■ Records shown
_ _ _ _ _

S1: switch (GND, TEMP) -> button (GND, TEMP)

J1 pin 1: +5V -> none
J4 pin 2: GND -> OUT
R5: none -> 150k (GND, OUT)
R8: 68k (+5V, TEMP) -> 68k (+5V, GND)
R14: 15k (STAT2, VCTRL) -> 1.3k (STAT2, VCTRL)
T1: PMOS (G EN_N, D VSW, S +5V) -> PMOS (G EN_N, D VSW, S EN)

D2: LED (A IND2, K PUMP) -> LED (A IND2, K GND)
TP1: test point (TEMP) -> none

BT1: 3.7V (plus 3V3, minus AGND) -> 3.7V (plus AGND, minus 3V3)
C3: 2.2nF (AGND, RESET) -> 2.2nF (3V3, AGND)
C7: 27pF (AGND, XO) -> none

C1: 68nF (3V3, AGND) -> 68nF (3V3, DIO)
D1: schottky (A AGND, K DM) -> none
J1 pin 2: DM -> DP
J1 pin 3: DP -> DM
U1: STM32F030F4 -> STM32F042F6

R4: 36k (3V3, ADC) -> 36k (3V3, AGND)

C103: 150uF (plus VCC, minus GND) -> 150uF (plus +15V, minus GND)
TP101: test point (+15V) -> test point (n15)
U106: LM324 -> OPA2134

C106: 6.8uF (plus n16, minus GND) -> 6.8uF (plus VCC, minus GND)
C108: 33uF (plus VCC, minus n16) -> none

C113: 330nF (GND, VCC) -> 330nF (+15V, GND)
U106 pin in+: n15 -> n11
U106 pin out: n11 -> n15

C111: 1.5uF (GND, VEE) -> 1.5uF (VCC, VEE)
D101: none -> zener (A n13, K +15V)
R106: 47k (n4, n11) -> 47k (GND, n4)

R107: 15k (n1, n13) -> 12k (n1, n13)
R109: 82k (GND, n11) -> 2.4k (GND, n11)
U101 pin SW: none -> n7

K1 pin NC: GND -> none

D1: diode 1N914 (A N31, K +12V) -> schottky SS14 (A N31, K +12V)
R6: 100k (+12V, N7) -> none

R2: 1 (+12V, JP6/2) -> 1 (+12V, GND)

_ _ _ _ _

■ Task details
Lines in the material above that include the string "plus" should be listed.

■ Task solution
BT1: 3.7V (plus 3V3, minus AGND) -> 3.7V (plus AGND, minus 3V3)
C103: 150uF (plus VCC, minus GND) -> 150uF (plus +15V, minus GND)
C106: 6.8uF (plus n16, minus GND) -> 6.8uF (plus VCC, minus GND)
C108: 33uF (plus VCC, minus n16) -> none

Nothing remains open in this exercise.